TASK REQUIREMENTS: Among the records below, find each line bearing the word "Erdbeere" and copy it.

────────────────────

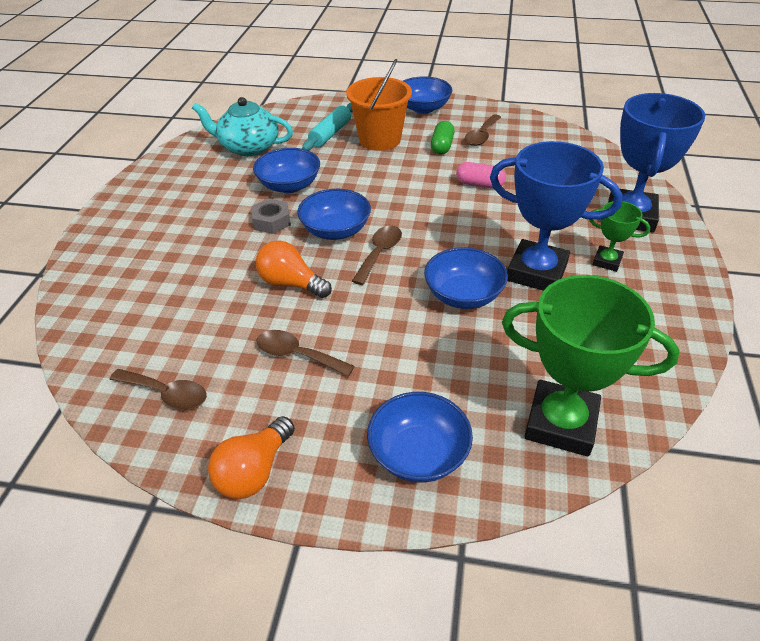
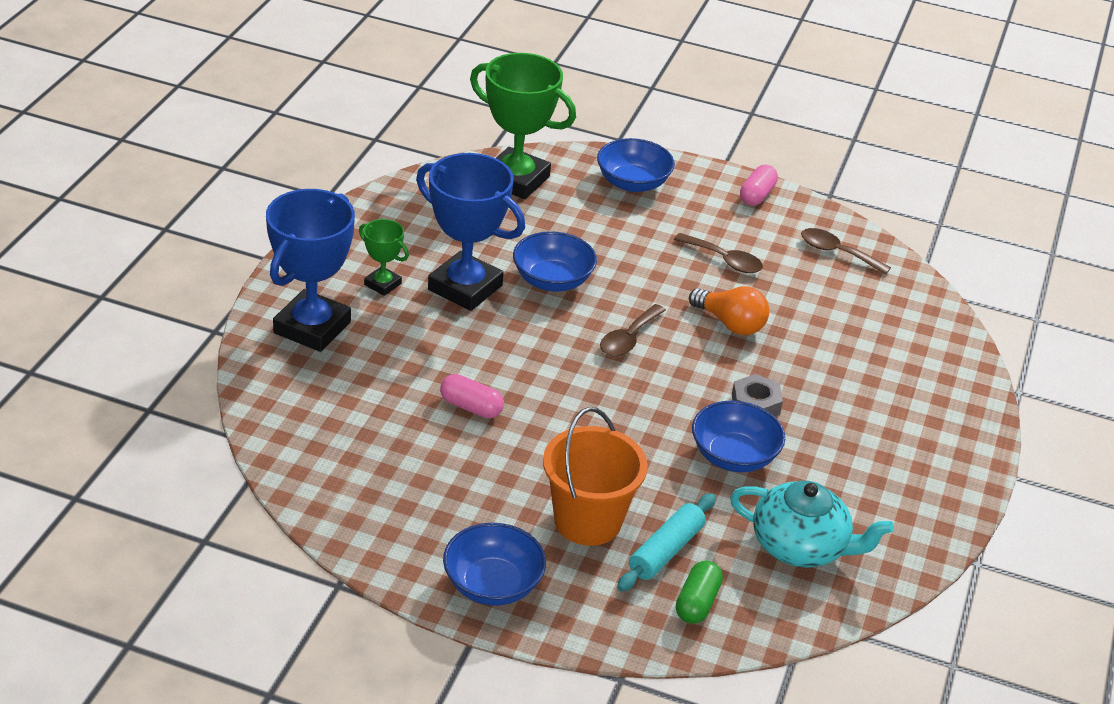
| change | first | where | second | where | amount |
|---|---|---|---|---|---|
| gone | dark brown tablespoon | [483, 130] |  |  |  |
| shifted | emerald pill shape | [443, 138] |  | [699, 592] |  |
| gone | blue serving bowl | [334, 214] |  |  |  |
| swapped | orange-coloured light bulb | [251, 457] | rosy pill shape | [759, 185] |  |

────────────────────

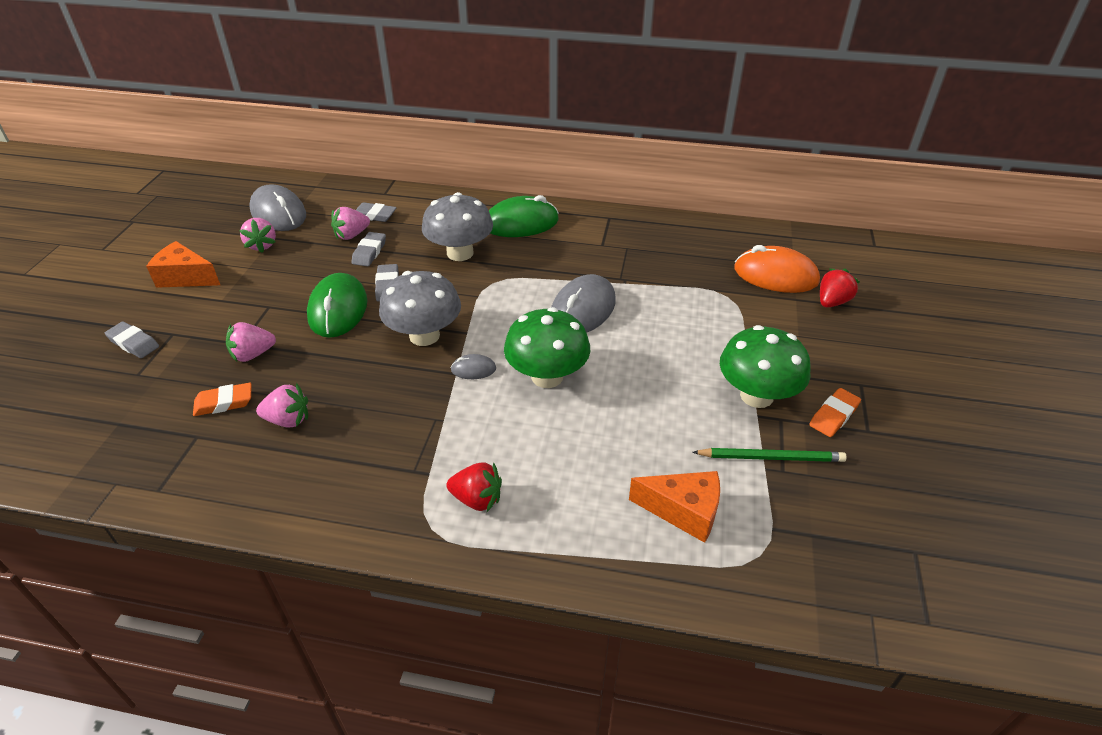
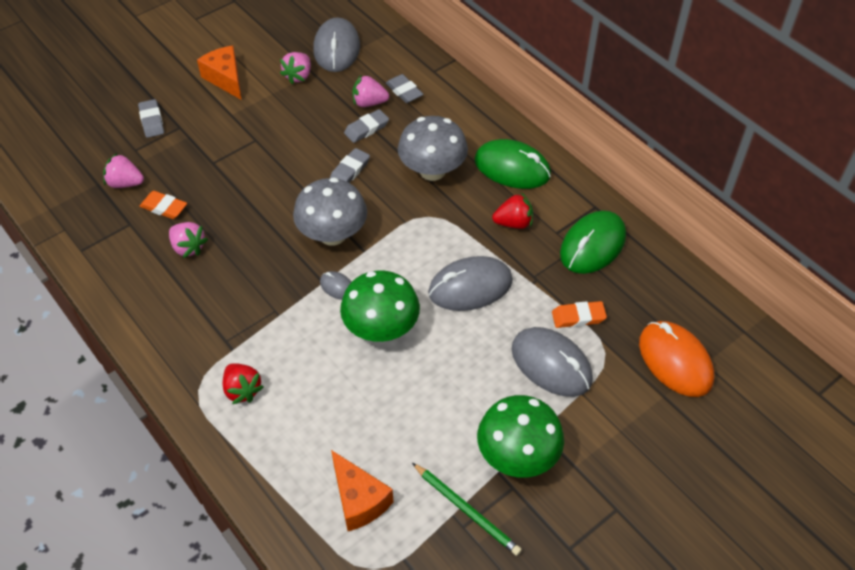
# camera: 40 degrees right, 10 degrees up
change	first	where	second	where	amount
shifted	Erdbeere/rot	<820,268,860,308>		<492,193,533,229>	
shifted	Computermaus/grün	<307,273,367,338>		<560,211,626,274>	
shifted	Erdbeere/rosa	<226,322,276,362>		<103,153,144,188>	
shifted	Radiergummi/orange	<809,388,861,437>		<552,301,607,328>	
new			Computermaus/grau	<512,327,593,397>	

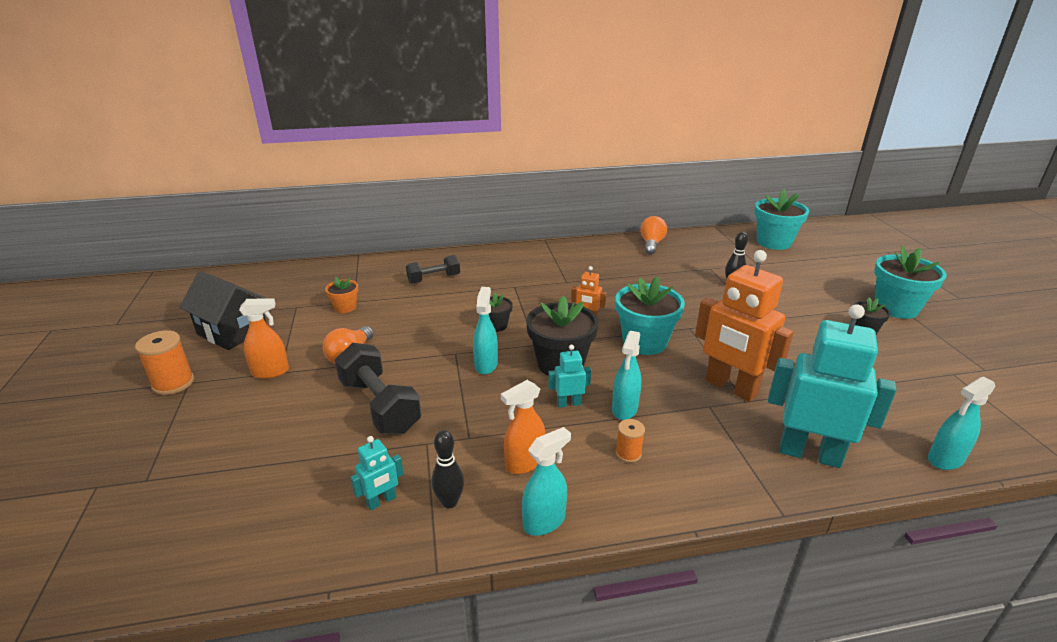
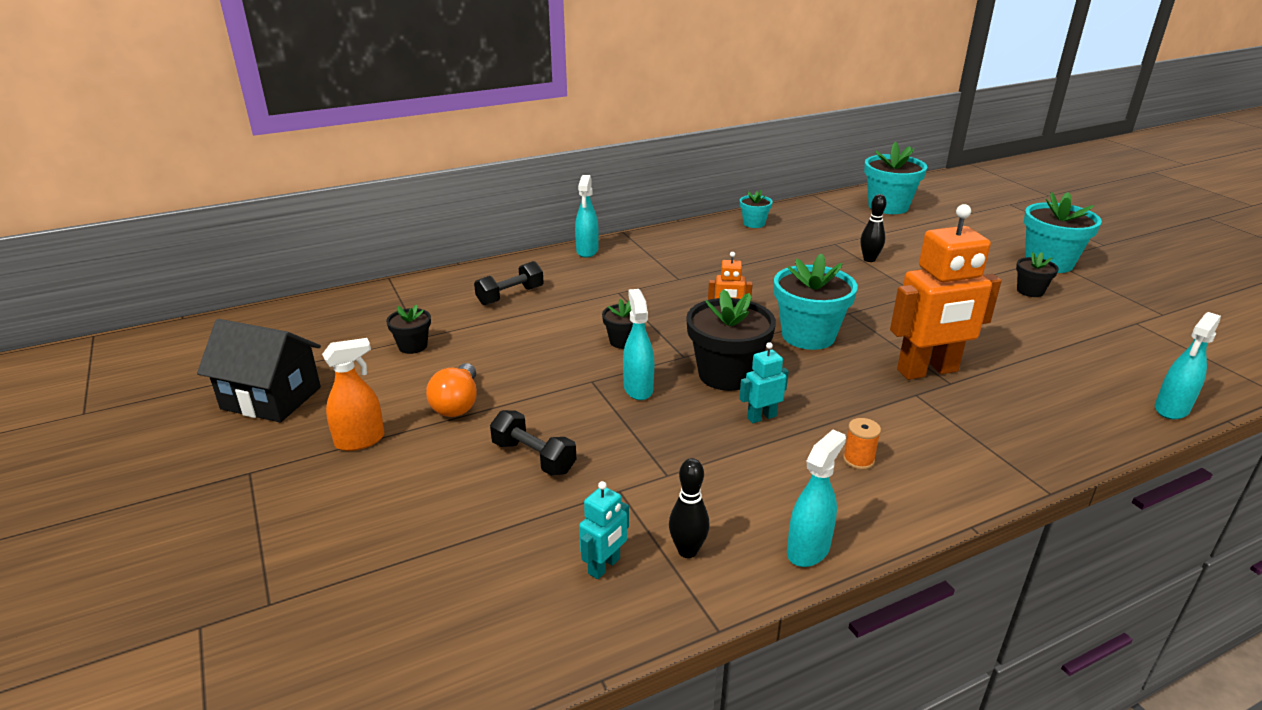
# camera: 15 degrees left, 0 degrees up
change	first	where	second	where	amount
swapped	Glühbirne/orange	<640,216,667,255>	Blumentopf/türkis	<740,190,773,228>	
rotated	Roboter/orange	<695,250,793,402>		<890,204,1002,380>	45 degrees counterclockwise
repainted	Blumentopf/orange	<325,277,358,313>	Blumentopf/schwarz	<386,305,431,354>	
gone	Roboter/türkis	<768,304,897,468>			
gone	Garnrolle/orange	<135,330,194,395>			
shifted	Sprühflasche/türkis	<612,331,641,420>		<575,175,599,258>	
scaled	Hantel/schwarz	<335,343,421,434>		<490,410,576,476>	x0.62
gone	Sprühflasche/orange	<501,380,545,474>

────────────────────

SOLVED EXERCISE:
shifted	Erdbeere/rot	<820,268,860,308>		<492,193,533,229>	
shifted	Erdbeere/rosa	<226,322,276,362>		<103,153,144,188>	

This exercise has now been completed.